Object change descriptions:
--*--

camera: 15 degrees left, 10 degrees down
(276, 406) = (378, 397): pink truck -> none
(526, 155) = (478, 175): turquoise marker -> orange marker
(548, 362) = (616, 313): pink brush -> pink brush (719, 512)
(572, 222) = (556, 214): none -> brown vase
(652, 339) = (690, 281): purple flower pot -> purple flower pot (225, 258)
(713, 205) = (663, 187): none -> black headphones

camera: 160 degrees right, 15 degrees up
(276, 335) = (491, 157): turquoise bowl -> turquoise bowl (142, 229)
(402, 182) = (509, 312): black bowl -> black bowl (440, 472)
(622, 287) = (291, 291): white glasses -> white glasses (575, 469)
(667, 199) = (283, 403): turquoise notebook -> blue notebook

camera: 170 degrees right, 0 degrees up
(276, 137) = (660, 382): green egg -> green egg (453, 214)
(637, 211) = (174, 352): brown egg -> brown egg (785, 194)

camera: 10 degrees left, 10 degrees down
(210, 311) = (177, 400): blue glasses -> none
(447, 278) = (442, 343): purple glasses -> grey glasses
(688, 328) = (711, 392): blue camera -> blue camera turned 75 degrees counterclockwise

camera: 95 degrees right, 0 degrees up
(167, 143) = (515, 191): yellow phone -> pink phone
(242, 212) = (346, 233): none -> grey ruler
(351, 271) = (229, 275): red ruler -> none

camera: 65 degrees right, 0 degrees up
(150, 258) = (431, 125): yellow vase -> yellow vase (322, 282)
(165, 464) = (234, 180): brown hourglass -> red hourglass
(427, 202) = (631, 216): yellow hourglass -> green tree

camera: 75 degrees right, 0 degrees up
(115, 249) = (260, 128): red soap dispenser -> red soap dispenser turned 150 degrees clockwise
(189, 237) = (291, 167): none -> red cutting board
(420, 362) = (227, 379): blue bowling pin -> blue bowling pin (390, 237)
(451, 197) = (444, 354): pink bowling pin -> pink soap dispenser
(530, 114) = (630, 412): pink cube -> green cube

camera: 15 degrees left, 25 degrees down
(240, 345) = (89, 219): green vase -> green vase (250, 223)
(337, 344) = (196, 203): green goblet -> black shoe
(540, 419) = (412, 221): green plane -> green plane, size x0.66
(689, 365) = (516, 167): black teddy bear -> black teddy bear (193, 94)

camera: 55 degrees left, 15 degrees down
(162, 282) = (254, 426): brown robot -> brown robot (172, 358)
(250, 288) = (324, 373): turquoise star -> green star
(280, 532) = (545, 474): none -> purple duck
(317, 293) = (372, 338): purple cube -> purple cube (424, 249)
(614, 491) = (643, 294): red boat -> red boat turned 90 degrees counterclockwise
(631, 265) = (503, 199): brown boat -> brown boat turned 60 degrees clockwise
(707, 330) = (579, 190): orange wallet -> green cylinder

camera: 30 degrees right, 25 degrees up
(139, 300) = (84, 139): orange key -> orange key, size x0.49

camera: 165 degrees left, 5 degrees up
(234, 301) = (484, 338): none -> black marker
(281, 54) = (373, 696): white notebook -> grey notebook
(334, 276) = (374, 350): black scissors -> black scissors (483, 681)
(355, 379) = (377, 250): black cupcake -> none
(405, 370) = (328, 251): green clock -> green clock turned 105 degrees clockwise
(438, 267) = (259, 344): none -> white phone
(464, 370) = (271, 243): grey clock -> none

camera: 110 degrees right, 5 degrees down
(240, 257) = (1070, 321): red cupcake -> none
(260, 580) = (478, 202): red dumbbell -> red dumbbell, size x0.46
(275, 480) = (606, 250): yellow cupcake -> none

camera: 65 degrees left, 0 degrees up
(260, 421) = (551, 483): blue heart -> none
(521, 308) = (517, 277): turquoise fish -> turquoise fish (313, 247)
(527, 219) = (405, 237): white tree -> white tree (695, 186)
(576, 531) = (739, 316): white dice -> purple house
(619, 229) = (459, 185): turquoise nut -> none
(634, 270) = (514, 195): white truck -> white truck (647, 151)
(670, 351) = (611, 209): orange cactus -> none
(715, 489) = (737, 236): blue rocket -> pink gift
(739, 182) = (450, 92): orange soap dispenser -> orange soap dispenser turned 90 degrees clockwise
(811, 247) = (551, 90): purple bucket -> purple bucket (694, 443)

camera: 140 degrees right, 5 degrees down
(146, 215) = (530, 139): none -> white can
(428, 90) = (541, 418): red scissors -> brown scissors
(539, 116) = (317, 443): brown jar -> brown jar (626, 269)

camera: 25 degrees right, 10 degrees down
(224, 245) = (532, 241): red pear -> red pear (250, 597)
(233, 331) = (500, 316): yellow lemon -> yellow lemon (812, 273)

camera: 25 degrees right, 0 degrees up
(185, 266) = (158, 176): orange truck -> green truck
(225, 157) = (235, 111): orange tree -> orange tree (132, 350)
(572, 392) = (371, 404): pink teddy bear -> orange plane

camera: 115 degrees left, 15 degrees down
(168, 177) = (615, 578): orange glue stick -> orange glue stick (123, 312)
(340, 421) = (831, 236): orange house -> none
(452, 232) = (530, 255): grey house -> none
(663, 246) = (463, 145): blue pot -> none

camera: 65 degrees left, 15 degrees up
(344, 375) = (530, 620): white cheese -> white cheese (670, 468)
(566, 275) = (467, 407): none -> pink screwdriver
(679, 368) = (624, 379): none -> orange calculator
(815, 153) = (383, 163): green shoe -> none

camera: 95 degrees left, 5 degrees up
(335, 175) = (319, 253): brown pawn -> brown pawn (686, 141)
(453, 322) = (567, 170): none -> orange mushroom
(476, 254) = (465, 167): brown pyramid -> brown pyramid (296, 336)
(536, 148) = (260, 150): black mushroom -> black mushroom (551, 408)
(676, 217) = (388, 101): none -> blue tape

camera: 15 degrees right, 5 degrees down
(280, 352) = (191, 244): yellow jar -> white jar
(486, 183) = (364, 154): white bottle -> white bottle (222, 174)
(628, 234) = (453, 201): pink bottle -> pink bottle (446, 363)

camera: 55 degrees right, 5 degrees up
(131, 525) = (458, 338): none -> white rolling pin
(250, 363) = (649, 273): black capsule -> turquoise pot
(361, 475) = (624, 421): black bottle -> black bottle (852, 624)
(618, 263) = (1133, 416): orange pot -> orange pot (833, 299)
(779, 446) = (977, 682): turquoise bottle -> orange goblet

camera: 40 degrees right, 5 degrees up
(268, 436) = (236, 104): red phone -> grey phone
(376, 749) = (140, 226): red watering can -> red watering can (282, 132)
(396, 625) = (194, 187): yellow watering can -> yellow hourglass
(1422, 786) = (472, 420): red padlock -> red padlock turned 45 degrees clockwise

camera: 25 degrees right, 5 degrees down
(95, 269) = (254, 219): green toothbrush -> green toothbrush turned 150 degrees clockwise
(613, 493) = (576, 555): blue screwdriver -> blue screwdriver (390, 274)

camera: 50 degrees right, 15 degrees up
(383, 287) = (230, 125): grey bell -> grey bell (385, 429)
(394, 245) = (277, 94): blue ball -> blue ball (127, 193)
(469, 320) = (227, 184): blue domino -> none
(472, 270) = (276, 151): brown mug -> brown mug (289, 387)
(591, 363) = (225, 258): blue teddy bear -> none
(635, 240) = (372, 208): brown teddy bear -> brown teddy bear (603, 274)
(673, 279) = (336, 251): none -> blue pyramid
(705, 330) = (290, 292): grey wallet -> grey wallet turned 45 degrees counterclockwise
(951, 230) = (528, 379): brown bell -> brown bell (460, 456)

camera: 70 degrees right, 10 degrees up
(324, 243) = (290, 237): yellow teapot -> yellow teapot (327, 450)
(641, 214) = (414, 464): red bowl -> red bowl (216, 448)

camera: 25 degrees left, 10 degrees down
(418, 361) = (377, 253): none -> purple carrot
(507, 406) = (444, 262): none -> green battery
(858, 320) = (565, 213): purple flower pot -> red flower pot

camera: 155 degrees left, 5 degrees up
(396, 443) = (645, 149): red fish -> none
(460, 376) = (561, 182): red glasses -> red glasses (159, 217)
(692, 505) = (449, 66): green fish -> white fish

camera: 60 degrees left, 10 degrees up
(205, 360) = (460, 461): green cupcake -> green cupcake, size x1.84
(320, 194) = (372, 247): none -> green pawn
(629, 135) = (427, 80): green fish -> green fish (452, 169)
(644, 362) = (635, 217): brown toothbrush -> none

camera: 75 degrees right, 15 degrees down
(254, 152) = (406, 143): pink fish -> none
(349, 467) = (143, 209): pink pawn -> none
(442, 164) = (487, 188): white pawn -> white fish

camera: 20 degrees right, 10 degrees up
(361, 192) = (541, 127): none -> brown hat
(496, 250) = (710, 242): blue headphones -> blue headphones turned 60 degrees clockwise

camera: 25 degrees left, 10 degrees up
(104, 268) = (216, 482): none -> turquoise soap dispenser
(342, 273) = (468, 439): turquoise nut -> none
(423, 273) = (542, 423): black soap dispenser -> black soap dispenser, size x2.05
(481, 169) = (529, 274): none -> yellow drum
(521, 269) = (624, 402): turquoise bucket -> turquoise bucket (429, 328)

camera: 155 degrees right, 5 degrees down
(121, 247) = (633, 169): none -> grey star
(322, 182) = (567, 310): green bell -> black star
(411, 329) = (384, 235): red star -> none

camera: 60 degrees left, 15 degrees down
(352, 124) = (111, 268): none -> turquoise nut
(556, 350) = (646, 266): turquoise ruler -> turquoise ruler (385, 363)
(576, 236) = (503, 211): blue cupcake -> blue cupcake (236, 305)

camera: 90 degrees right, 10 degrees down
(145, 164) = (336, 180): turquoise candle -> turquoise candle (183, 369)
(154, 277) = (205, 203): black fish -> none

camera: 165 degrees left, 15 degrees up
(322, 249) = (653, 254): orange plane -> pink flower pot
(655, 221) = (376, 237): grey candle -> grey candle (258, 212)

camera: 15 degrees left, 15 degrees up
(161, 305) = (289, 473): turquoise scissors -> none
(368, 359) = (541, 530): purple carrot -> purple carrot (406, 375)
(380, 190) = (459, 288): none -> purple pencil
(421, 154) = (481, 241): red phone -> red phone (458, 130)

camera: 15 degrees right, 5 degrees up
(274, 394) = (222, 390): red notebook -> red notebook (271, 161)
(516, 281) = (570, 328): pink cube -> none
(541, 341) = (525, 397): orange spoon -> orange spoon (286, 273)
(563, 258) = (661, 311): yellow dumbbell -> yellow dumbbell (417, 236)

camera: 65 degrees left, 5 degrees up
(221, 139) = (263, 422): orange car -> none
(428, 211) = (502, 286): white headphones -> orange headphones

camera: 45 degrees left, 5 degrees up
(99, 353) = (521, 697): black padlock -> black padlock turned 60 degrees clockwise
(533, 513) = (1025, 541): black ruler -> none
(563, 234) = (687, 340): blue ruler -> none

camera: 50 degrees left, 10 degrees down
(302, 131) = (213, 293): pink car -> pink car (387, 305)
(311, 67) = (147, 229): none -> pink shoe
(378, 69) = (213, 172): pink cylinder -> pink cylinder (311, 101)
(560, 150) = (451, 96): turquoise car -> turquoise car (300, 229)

--*--

*Your instructions:* Only those lines of the entries above that run from the line containing "(1422, 786) = (472, 420): red" to the line containing "(394, 245) = (277, 94): blue", both included, should be transcribed exactly.

*Task result:*
(1422, 786) = (472, 420): red padlock -> red padlock turned 45 degrees clockwise

camera: 25 degrees right, 5 degrees down
(95, 269) = (254, 219): green toothbrush -> green toothbrush turned 150 degrees clockwise
(613, 493) = (576, 555): blue screwdriver -> blue screwdriver (390, 274)

camera: 50 degrees right, 15 degrees up
(383, 287) = (230, 125): grey bell -> grey bell (385, 429)
(394, 245) = (277, 94): blue ball -> blue ball (127, 193)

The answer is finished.